Task goal: Within the records below is a range that opens at the line with "yellow cross: (527, 108)" and closes at the line with "blue triangle: (640, 338)". Return that range word for word, both ends included, and only that range.

Material for this exercise:
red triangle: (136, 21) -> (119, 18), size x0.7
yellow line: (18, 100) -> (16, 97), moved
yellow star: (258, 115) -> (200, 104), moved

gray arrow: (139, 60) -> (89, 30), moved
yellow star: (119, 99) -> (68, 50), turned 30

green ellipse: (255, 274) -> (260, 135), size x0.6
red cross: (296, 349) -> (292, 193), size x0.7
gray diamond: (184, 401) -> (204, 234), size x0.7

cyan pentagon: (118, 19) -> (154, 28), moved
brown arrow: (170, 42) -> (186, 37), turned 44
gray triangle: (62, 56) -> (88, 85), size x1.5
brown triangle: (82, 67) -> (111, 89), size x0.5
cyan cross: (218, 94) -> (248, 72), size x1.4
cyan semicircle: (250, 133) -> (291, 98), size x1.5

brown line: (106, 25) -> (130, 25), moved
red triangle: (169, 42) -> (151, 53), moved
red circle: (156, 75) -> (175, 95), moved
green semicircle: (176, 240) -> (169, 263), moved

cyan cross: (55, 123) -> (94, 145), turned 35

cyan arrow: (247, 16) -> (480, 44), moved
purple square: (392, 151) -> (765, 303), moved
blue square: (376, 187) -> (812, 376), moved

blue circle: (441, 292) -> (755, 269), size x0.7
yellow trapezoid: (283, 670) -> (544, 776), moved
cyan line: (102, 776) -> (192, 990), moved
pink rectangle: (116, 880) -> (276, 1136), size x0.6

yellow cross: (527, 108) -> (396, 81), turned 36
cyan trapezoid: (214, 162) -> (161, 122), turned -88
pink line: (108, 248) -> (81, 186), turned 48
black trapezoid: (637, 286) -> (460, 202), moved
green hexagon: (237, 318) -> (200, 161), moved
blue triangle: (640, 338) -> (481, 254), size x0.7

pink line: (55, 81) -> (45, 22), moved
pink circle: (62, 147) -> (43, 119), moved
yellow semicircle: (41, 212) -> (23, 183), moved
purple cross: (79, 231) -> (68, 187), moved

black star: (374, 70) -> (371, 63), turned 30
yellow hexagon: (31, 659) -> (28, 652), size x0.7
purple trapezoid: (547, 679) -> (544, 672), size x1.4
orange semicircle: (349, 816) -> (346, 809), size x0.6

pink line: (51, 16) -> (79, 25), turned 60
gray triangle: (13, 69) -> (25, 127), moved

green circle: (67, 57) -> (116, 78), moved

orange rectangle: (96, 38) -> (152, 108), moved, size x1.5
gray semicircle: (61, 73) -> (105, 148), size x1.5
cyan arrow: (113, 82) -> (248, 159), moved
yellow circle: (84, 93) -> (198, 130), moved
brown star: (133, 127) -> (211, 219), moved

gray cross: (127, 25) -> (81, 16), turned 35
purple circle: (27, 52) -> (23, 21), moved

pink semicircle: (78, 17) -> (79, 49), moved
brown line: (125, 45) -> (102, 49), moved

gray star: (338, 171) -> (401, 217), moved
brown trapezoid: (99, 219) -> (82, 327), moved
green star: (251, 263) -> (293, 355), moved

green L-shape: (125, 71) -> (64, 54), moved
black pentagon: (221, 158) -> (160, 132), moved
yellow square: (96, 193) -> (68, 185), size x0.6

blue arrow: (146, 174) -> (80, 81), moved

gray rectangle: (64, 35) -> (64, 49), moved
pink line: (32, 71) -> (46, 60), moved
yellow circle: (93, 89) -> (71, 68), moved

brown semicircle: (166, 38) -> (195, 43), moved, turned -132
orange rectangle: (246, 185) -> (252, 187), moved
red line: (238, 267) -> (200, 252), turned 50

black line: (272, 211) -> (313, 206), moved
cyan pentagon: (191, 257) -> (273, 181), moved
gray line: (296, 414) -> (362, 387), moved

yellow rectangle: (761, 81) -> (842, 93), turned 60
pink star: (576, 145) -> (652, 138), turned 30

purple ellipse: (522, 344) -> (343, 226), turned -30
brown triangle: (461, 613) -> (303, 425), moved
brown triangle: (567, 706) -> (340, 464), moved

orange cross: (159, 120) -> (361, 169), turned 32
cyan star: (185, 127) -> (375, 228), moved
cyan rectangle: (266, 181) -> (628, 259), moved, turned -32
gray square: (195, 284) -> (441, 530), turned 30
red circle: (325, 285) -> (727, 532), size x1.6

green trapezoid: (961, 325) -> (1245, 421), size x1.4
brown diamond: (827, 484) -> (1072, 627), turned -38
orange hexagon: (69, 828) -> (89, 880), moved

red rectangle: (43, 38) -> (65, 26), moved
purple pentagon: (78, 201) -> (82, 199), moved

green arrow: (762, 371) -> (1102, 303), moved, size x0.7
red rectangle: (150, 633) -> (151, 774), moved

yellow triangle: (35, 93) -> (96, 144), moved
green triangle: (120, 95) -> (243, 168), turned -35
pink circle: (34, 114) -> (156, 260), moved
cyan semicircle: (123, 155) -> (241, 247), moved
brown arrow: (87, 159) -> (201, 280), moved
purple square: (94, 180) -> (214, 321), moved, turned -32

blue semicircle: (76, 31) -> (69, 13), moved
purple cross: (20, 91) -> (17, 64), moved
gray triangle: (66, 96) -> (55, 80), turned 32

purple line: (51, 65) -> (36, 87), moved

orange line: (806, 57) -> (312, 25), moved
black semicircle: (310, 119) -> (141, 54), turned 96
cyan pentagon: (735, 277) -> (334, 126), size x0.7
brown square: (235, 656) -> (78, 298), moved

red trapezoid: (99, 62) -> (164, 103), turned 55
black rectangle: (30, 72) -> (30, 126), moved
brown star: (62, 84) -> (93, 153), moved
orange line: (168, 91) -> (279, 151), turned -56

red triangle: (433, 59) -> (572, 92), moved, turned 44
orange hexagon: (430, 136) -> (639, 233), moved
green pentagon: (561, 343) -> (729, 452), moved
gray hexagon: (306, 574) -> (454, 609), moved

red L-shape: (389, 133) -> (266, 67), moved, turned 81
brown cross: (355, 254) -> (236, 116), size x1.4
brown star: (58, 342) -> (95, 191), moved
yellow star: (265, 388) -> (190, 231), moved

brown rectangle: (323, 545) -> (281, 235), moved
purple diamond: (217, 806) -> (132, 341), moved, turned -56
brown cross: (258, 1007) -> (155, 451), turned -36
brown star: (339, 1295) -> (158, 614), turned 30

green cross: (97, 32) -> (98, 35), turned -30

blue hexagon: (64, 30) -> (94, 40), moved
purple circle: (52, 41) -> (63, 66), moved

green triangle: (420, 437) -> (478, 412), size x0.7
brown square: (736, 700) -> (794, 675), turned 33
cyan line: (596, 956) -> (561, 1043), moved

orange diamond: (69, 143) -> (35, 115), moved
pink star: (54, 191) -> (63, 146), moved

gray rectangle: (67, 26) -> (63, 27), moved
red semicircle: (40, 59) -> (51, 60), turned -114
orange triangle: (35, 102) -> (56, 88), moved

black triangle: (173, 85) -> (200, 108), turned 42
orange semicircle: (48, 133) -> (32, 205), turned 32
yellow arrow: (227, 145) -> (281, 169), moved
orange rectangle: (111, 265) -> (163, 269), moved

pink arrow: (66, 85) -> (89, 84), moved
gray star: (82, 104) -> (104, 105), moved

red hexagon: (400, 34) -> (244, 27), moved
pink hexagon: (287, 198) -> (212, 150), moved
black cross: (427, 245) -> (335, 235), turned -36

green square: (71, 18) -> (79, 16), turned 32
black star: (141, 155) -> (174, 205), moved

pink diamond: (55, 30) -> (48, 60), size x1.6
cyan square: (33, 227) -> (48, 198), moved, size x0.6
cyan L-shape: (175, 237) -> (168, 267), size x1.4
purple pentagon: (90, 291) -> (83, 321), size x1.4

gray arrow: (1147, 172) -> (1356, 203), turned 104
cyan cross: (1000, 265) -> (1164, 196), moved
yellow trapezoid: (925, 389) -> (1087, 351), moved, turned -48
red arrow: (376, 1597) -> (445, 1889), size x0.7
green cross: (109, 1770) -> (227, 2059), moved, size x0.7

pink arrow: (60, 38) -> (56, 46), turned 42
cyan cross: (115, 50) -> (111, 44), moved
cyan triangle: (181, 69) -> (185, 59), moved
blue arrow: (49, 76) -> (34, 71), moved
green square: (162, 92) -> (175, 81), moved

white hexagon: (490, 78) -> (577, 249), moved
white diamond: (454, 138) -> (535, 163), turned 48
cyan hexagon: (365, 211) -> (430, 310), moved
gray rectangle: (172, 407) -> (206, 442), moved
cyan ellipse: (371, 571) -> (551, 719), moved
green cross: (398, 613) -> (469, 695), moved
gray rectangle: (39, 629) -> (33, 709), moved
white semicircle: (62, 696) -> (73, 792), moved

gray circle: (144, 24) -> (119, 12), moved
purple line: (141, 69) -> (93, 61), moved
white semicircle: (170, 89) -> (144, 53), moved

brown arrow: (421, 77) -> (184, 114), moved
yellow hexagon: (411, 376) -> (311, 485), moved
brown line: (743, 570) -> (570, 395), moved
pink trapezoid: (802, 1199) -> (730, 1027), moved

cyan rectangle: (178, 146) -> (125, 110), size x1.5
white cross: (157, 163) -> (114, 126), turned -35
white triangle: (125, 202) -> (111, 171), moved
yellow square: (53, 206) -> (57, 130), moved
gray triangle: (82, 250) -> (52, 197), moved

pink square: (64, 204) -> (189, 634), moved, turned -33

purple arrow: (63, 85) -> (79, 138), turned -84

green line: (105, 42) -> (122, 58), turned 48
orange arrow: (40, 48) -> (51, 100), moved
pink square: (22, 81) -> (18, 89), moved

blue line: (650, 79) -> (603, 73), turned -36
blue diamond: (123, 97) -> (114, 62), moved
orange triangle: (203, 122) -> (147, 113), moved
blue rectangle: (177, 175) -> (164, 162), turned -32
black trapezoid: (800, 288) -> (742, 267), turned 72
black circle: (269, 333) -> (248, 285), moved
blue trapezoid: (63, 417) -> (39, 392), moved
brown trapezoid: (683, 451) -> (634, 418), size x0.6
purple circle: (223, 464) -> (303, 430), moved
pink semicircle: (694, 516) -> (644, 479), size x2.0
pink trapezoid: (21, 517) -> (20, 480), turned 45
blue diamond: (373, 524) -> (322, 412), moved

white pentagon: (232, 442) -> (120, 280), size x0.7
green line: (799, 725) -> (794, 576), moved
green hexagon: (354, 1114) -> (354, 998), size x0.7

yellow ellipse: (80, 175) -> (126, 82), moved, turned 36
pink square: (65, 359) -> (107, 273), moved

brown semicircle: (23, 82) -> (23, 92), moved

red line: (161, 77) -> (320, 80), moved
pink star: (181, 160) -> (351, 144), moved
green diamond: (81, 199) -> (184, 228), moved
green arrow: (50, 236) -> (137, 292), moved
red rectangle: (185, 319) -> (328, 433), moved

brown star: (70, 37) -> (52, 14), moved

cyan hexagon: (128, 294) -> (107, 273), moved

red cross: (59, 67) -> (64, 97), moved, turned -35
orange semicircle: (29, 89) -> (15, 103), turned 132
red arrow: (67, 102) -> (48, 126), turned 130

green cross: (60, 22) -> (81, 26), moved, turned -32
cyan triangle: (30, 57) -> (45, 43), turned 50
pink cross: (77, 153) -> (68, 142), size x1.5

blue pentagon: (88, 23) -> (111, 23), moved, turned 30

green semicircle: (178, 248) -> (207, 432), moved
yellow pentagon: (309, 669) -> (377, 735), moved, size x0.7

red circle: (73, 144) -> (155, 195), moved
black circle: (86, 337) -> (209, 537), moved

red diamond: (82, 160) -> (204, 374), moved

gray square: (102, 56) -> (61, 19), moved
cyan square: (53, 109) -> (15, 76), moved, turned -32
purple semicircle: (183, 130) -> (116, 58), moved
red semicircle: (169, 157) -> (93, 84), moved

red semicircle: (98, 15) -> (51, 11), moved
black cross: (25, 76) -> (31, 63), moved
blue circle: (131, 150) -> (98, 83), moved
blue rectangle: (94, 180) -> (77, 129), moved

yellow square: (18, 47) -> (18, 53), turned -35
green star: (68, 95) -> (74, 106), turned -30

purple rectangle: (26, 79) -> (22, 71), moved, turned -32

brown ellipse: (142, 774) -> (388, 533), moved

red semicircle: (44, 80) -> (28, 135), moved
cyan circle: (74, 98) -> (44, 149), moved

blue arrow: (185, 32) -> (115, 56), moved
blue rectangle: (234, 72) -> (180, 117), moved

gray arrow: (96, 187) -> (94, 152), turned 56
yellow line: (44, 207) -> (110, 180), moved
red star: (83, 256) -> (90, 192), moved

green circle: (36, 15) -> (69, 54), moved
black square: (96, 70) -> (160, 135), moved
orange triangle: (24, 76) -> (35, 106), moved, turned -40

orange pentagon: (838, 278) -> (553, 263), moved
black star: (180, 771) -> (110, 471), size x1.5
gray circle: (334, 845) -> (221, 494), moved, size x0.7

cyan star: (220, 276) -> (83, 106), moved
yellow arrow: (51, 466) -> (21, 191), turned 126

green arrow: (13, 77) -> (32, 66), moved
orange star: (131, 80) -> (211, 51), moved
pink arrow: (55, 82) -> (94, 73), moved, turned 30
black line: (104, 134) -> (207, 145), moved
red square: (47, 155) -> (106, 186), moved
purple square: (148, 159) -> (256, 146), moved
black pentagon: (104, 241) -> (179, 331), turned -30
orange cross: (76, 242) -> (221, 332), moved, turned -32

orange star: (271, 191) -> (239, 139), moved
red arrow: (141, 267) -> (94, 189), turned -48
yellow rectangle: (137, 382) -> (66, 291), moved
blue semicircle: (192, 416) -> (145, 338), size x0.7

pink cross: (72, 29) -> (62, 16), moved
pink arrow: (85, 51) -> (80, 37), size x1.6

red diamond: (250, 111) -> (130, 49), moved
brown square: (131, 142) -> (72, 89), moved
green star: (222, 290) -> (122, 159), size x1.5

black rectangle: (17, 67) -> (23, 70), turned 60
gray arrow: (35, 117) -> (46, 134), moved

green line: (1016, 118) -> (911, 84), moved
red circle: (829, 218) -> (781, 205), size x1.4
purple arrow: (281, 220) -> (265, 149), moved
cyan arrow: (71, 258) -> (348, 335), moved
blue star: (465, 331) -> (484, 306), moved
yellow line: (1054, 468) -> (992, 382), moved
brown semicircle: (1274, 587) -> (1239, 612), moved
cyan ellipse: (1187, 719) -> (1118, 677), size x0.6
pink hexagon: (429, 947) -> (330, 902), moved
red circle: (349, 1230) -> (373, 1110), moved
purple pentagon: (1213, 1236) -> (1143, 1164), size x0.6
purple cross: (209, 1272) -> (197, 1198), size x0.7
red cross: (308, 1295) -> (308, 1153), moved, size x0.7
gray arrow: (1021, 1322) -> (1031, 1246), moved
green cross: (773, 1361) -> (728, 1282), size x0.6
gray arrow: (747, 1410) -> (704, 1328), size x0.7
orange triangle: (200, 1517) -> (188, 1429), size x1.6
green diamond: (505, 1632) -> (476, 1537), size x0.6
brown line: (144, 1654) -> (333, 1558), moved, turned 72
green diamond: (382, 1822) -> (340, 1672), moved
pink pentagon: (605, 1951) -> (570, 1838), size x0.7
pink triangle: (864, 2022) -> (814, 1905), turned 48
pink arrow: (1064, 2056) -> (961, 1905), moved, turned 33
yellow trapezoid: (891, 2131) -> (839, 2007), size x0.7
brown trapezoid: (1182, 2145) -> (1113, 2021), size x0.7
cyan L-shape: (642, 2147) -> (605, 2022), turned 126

Solution to this task:
yellow cross: (527, 108) -> (396, 81), turned 36
cyan trapezoid: (214, 162) -> (161, 122), turned -88
pink line: (108, 248) -> (81, 186), turned 48
black trapezoid: (637, 286) -> (460, 202), moved
green hexagon: (237, 318) -> (200, 161), moved
blue triangle: (640, 338) -> (481, 254), size x0.7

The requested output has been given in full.